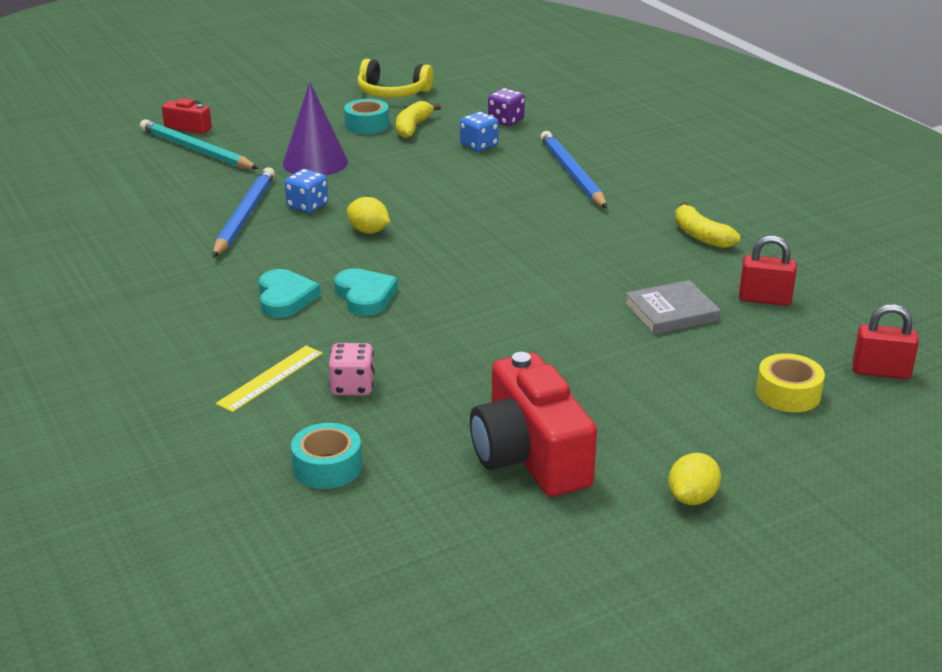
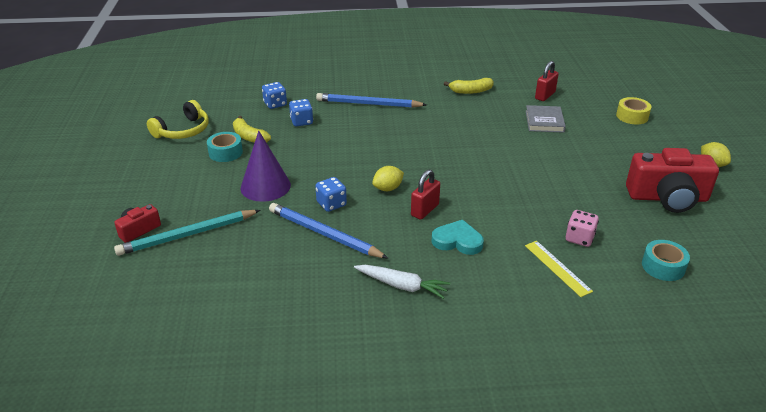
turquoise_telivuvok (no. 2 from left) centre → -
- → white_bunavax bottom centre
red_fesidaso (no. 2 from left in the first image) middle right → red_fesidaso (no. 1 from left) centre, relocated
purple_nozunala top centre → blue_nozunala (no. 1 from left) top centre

---

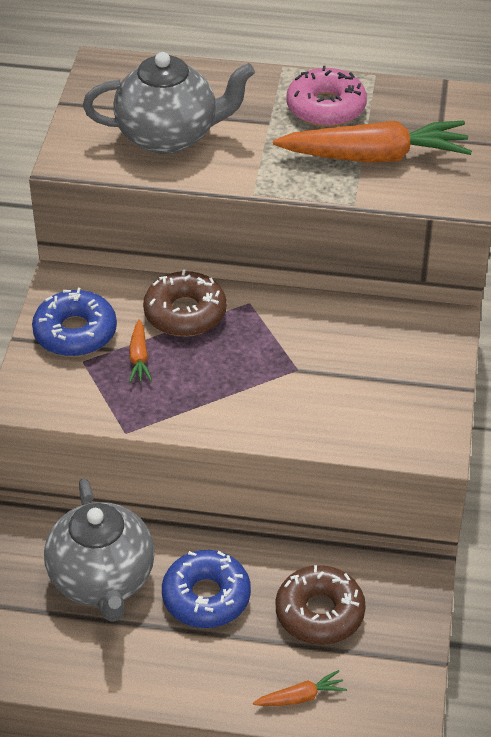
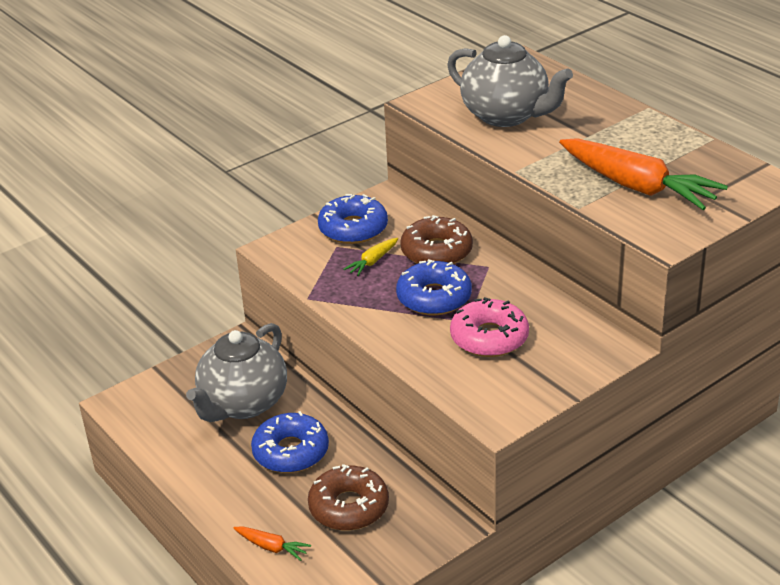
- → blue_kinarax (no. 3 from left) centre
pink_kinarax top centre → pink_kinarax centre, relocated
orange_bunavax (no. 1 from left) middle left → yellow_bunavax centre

▶ ABOUT THIS EXERCISE
For this exercise, repeat exactly the lines of the data above from the one with "turquoise_telivuvok (no. 2" down to the one with "purple_nozunala top centre", both end lines included.

▶ SOLVED PROBLEM
turquoise_telivuvok (no. 2 from left) centre → -
- → white_bunavax bottom centre
red_fesidaso (no. 2 from left in the first image) middle right → red_fesidaso (no. 1 from left) centre, relocated
purple_nozunala top centre → blue_nozunala (no. 1 from left) top centre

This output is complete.